Data items:
————————

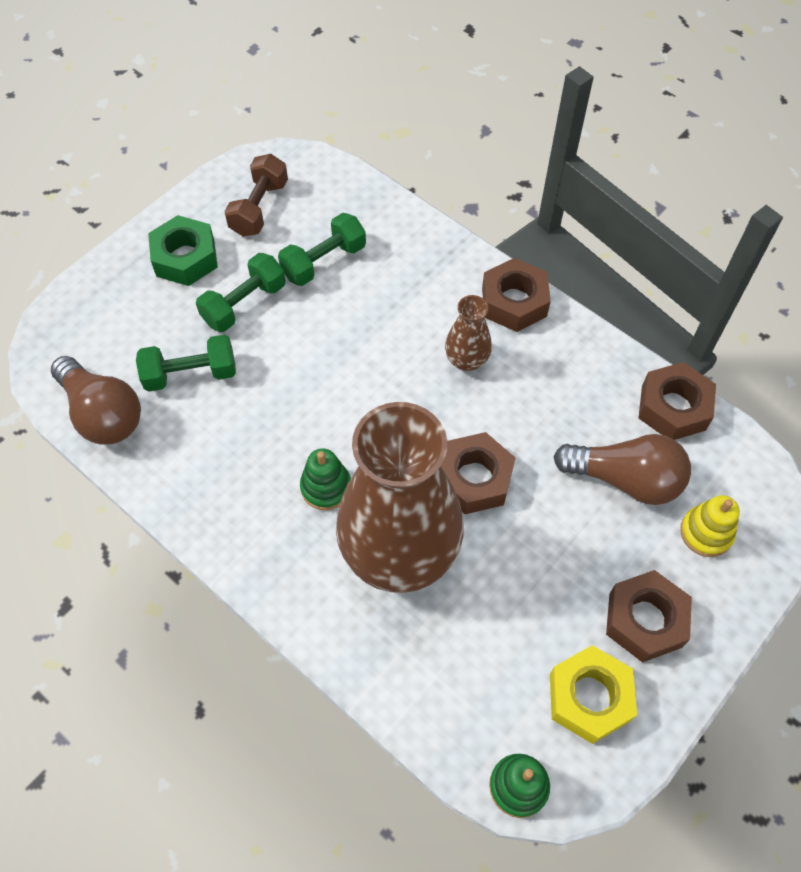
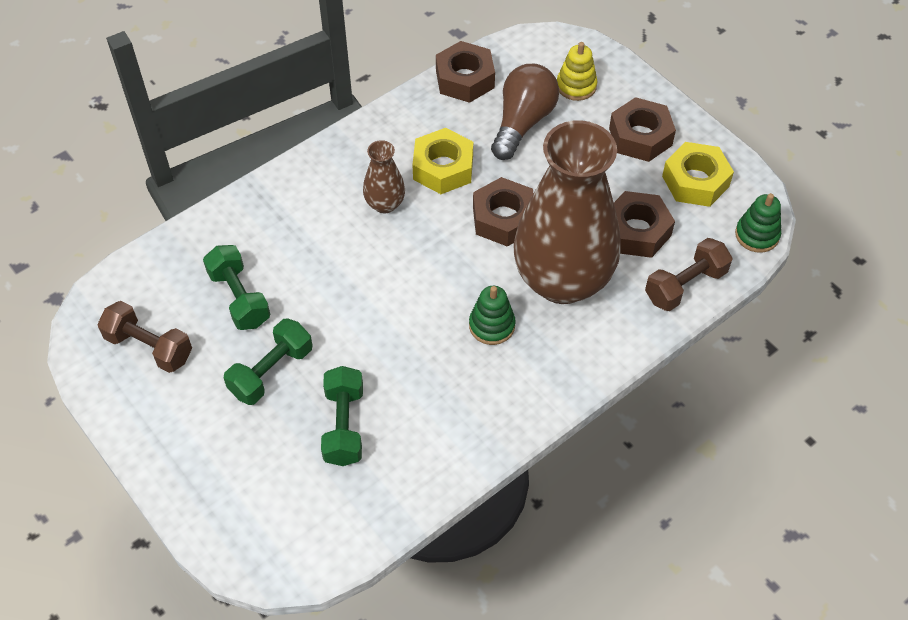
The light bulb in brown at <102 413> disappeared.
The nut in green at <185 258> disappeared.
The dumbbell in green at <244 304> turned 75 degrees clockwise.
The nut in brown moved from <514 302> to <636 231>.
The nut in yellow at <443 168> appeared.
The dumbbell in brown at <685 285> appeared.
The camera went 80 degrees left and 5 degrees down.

————————

→ **Instructions for the task**
Give only the number of lines in the preceding data that include the word "degrees".

→ **Solution to the problem**
2